▶ _PROMPT_
When you reach the line containing "(569, 231) = (675, 194): green", begin copying exactly, and keep going through the last line of the records below, copying nothing before it.

▶ _DATA TO EXAMINE_
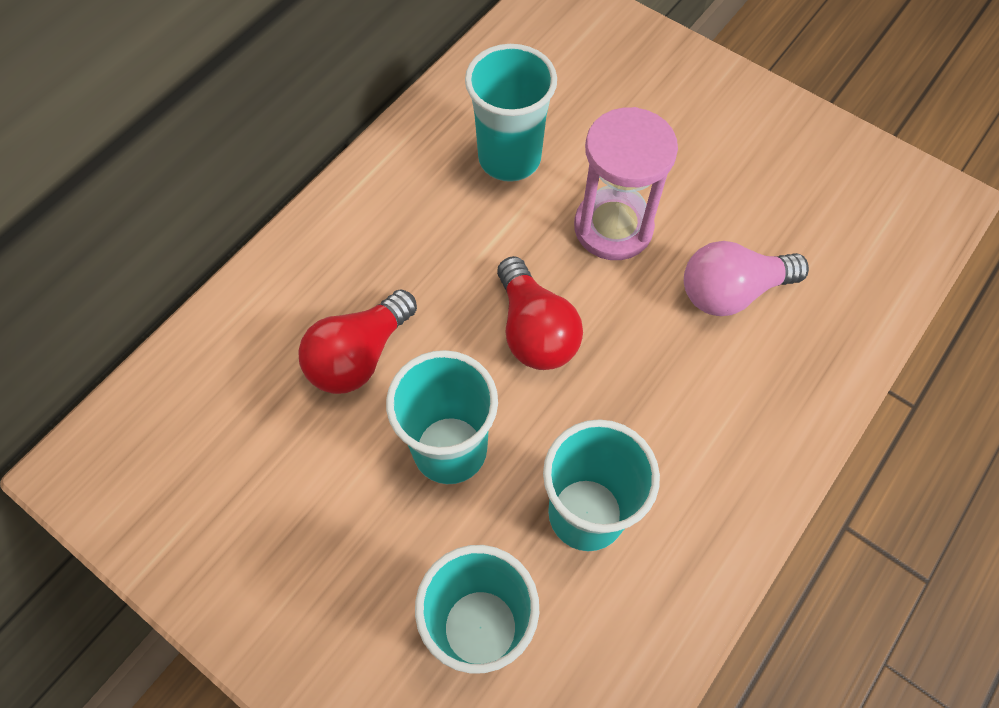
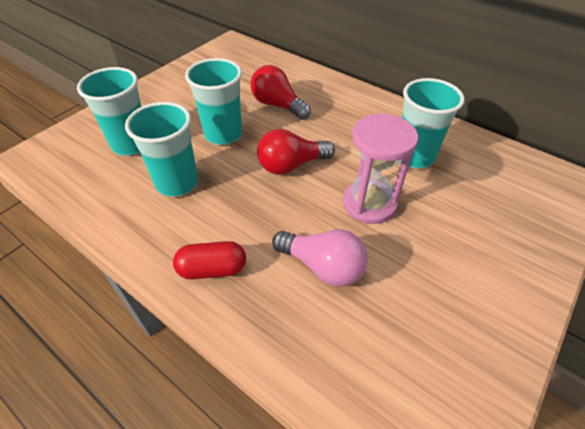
camera: 90 degrees right, 15 degrees down
(731, 291) = (323, 266): pink light bulb -> pink light bulb turned 135 degrees clockwise
(756, 431) = (212, 269): none -> red capsule

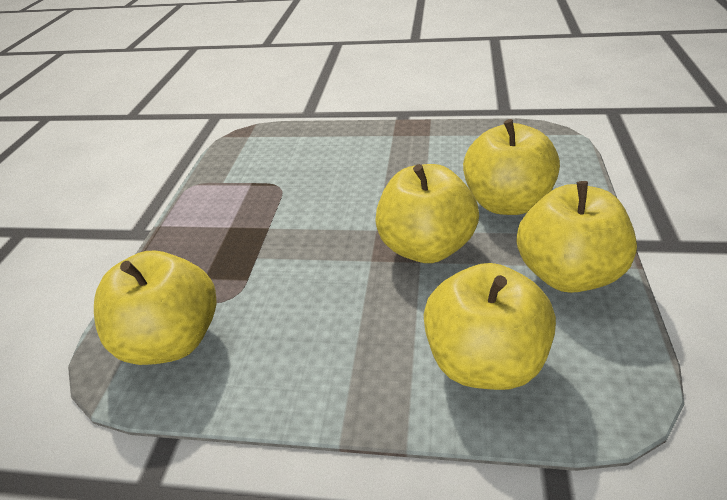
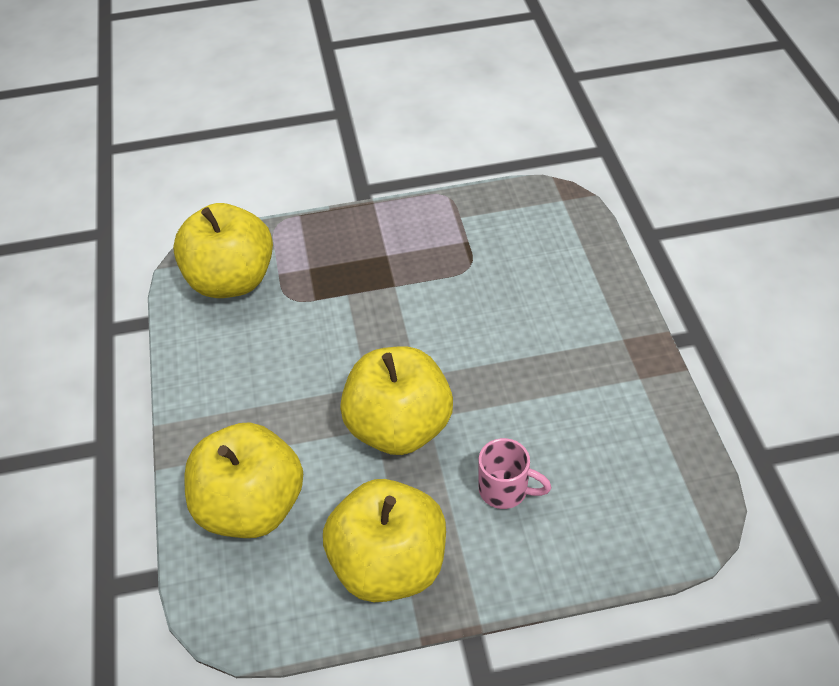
camera: 70 degrees right, 10 degrees up
(506, 203) = (505, 490): yellow apple -> pink mug

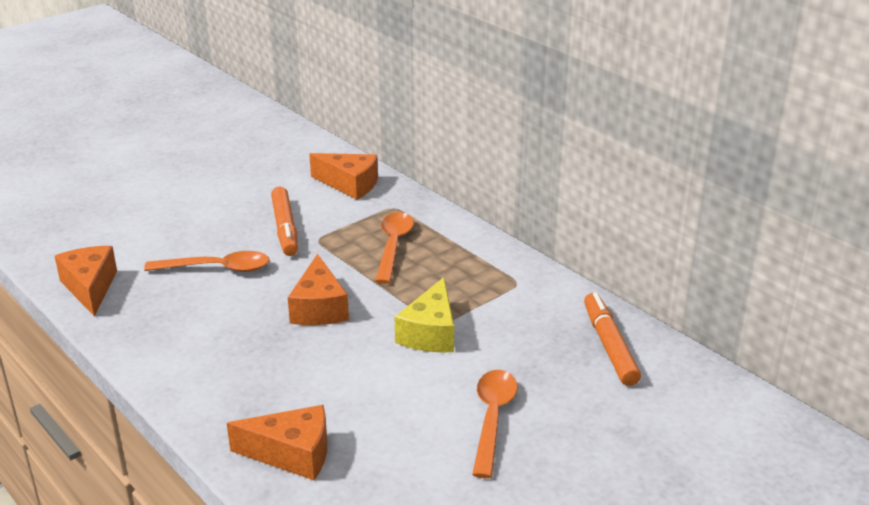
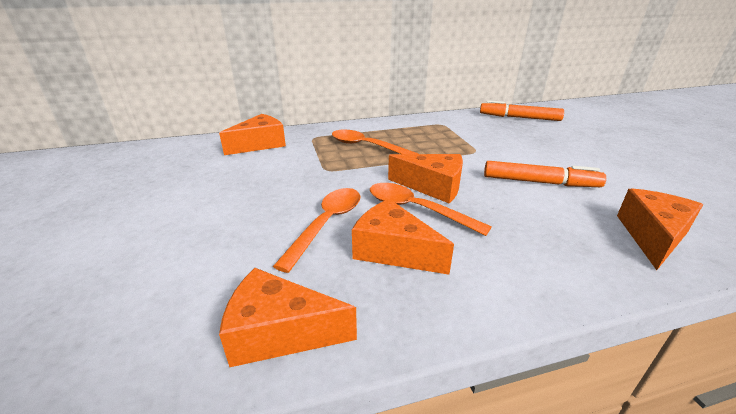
camera: 65 degrees left, 0 degrees up
(194, 309) = (393, 251): none -> orange cheese
(285, 228) = (293, 179): orange marker -> orange marker (540, 182)
(430, 333) = (488, 155): yellow cheese -> none
(492, 418) = (592, 156): orange spoon -> orange spoon (416, 209)

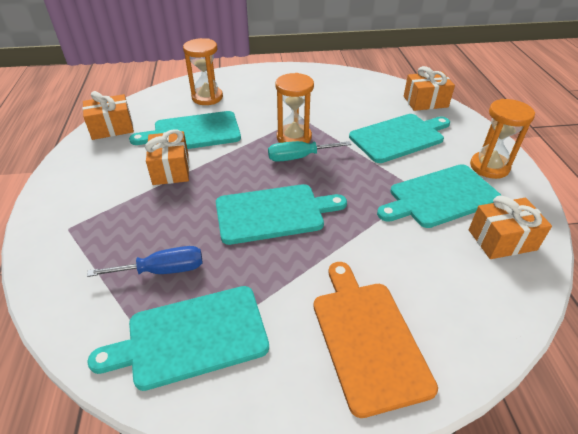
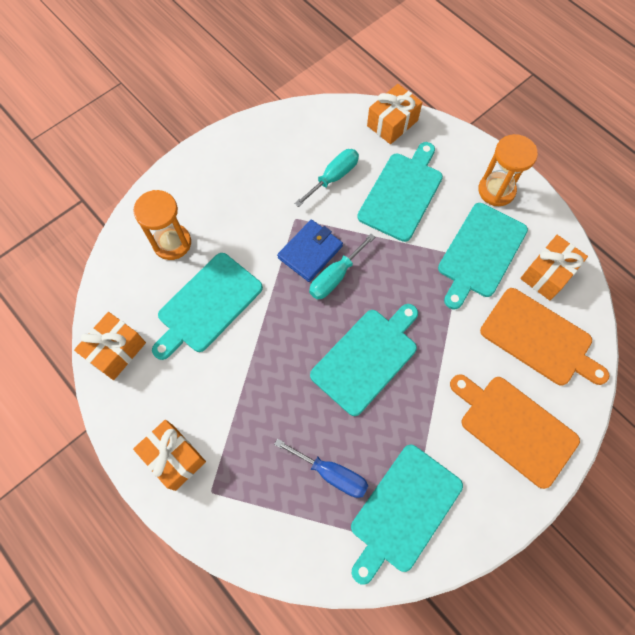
camera: 35 degrees left, 25 degrees up
(163, 270) = (331, 473): blue screwdriver -> blue screwdriver turned 75 degrees clockwise
(171, 169) = (233, 366): orange gift -> orange gift (174, 457)
(294, 137) = (310, 252): orange hourglass -> blue wallet
(352, 110) = (333, 177): none -> turquoise screwdriver
(455, 282) = (539, 339): none -> orange cutting board

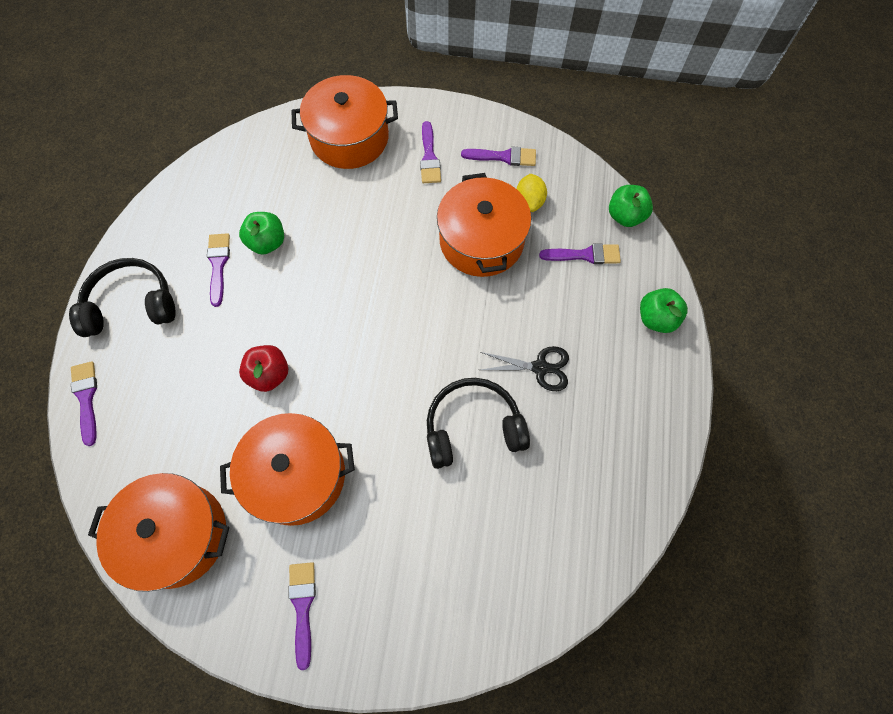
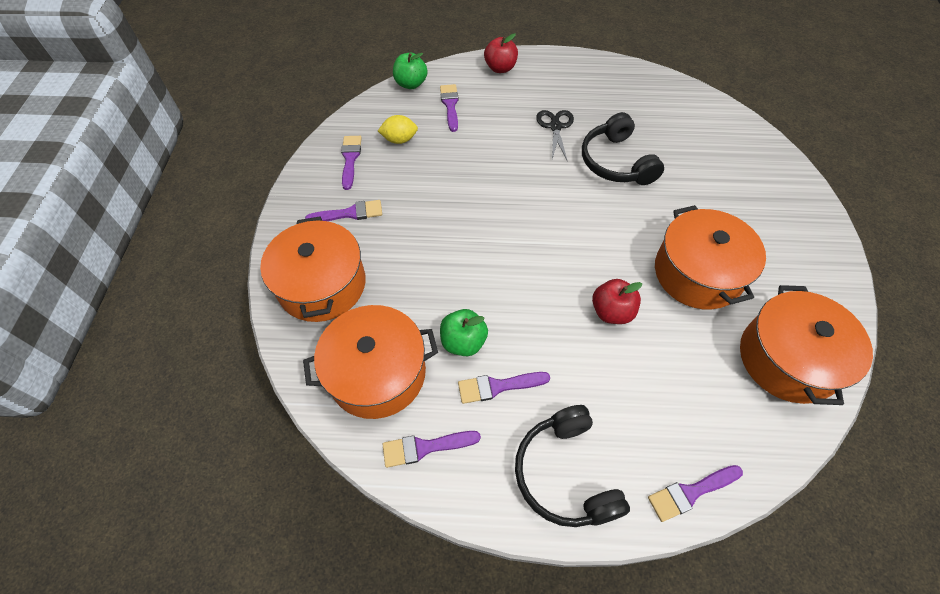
camera: 95 degrees left, 10 degrees down
(303, 607) = (797, 252): purple brush -> purple brush (425, 447)
(481, 241) = (443, 168): orange pot -> orange pot (377, 373)
(656, 318) = (500, 68): green apple -> red apple

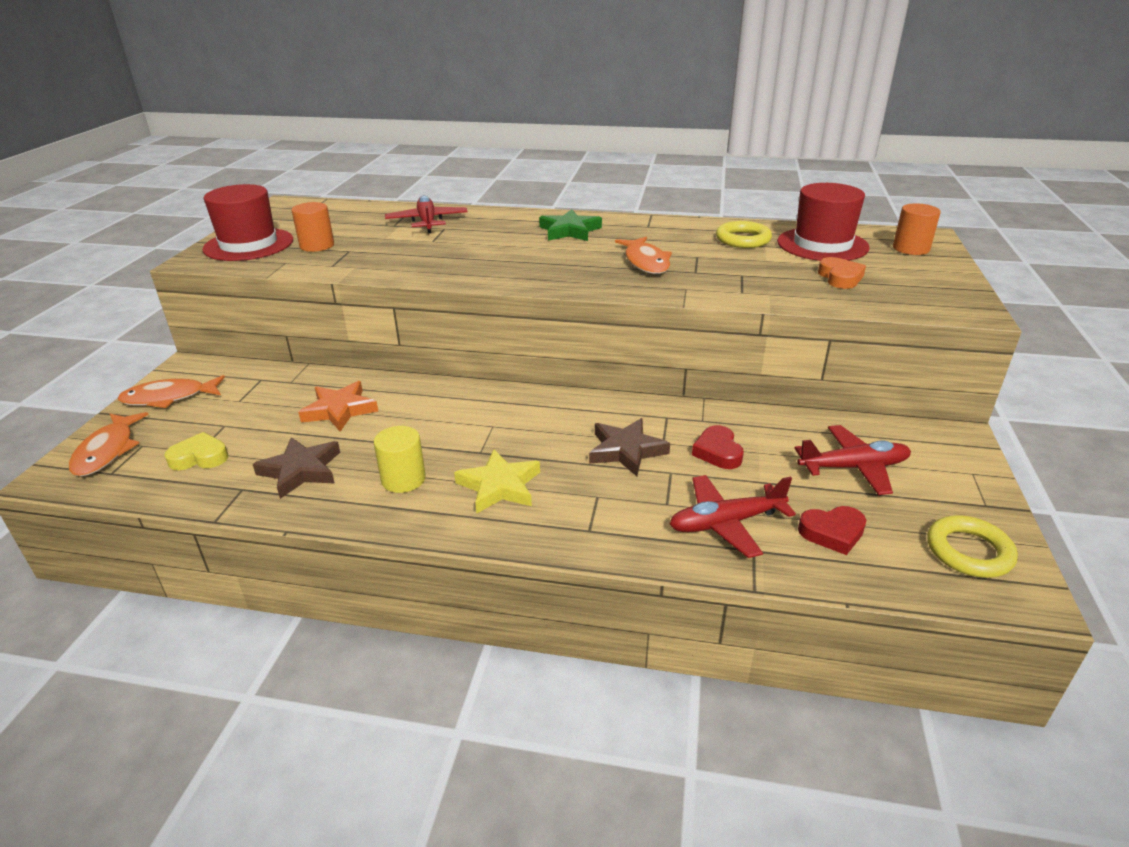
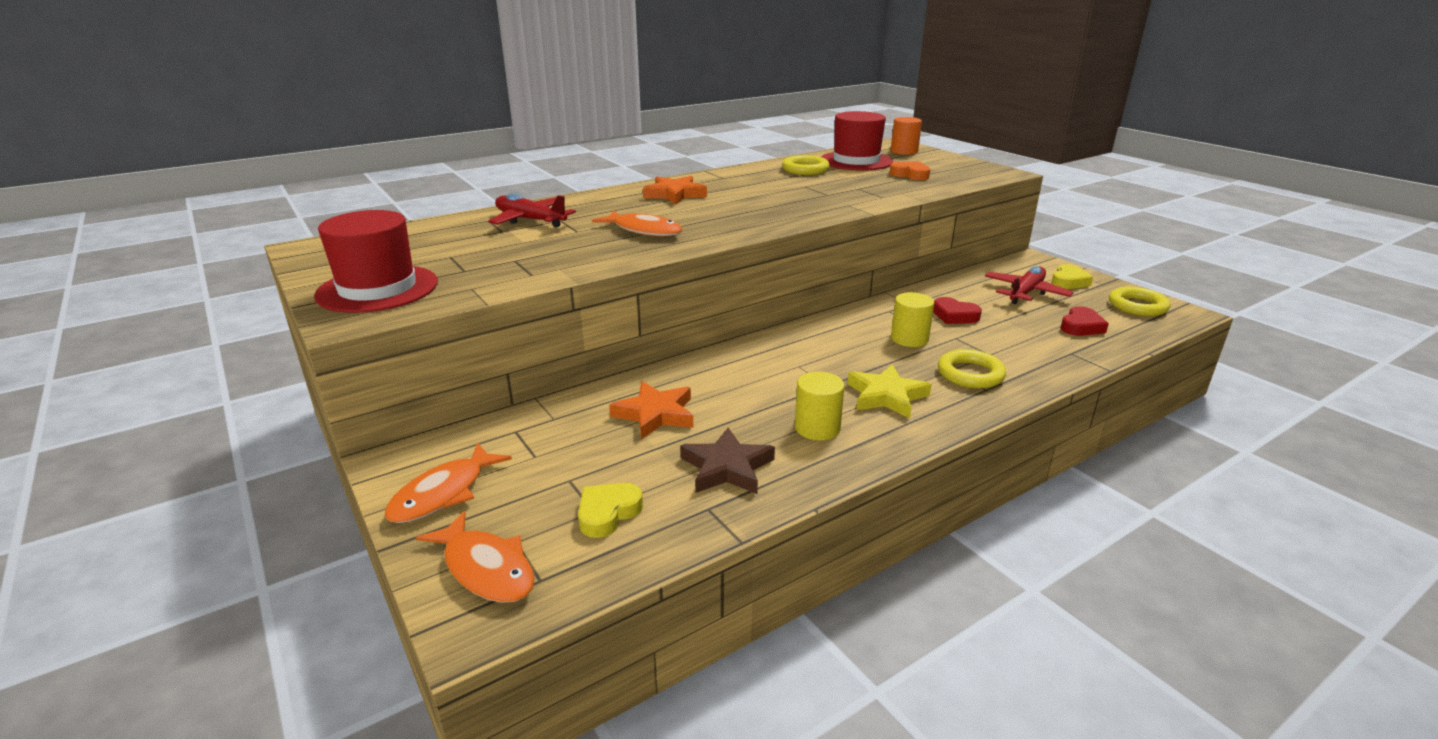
camera: 45 degrees left, 5 degrees down
(317, 245) = (466, 266): orange cylinder -> none
(569, 231) = (675, 194): green star -> orange star
(606, 510) = (970, 374): none -> yellow ring
(626, 451) = (909, 339): brown star -> yellow cylinder
(645, 262) = (783, 198): orange fish -> orange fish (644, 231)
(726, 523) = (1034, 347): red plane -> none
(943, 481) = (1068, 281): none -> yellow heart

▶ _REPLY TO THE EXERCISE_
(569, 231) = (675, 194): green star -> orange star
(606, 510) = (970, 374): none -> yellow ring
(626, 451) = (909, 339): brown star -> yellow cylinder
(645, 262) = (783, 198): orange fish -> orange fish (644, 231)
(726, 523) = (1034, 347): red plane -> none
(943, 481) = (1068, 281): none -> yellow heart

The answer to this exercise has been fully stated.